WHAT YOU NEED TO DO:
Print, in exact form, the lines below from the one containing "[451, 203, 474, 232]" through the one containing "[144, 244, 248, 416]", and omit all others.

[DATA FOR PROCESSING — start]

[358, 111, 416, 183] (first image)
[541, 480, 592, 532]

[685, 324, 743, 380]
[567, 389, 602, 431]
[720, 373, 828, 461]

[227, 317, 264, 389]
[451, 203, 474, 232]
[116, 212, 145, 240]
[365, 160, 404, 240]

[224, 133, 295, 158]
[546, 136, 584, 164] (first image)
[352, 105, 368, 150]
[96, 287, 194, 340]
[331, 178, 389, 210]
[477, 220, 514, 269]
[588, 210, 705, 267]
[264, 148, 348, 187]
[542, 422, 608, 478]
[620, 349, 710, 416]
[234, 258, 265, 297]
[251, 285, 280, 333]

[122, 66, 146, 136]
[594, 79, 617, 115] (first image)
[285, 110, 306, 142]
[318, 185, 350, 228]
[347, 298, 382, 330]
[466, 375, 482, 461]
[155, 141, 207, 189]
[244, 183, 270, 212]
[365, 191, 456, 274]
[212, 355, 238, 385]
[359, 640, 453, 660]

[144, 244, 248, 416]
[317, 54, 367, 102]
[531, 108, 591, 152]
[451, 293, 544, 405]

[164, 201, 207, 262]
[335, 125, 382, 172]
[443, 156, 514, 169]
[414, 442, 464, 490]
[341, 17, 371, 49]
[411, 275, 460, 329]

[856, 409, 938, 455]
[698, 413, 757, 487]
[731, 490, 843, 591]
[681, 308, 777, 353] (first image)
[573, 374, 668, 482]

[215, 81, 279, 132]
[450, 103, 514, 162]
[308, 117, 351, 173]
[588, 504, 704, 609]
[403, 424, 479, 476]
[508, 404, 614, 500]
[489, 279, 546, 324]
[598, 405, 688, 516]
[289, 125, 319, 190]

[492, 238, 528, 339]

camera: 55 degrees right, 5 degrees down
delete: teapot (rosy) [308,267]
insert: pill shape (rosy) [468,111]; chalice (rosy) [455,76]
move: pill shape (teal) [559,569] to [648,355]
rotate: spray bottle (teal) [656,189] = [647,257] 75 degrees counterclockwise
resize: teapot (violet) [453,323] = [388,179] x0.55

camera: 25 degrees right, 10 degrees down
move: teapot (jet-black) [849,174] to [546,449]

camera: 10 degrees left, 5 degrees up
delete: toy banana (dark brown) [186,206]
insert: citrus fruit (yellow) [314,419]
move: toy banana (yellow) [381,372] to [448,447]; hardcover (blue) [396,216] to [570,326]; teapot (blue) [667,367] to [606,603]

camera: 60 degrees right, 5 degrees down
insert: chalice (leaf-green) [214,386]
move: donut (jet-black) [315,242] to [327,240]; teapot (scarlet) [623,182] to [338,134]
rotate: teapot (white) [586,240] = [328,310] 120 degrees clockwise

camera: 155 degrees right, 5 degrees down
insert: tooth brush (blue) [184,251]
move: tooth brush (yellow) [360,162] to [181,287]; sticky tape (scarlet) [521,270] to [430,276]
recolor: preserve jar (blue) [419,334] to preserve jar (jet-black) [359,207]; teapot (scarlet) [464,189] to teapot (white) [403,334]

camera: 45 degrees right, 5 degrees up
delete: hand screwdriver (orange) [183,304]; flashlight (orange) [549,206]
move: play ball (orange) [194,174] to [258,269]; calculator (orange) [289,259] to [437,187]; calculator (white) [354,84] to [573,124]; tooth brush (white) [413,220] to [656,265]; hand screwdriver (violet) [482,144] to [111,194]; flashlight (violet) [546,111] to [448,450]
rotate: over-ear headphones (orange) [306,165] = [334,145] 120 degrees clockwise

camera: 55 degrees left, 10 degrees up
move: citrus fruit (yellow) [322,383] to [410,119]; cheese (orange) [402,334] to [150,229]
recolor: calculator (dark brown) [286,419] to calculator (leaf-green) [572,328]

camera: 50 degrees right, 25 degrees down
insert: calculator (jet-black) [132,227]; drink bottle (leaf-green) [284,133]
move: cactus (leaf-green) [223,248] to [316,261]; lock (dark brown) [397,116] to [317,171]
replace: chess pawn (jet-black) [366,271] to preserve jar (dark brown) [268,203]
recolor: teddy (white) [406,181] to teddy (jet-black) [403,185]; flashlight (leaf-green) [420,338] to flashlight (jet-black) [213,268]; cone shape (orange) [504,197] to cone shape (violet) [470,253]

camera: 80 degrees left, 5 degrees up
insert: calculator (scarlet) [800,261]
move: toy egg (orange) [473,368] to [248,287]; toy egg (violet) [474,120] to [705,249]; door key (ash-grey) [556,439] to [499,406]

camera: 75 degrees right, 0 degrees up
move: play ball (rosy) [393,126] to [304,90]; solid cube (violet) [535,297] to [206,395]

[DATA FOR PROCESSING — finish]

TASK OUTPUT:
[451, 203, 474, 232]
[116, 212, 145, 240]
[365, 160, 404, 240]

[224, 133, 295, 158]
[546, 136, 584, 164] (first image)
[352, 105, 368, 150]
[96, 287, 194, 340]
[331, 178, 389, 210]
[477, 220, 514, 269]
[588, 210, 705, 267]
[264, 148, 348, 187]
[542, 422, 608, 478]
[620, 349, 710, 416]
[234, 258, 265, 297]
[251, 285, 280, 333]

[122, 66, 146, 136]
[594, 79, 617, 115] (first image)
[285, 110, 306, 142]
[318, 185, 350, 228]
[347, 298, 382, 330]
[466, 375, 482, 461]
[155, 141, 207, 189]
[244, 183, 270, 212]
[365, 191, 456, 274]
[212, 355, 238, 385]
[359, 640, 453, 660]

[144, 244, 248, 416]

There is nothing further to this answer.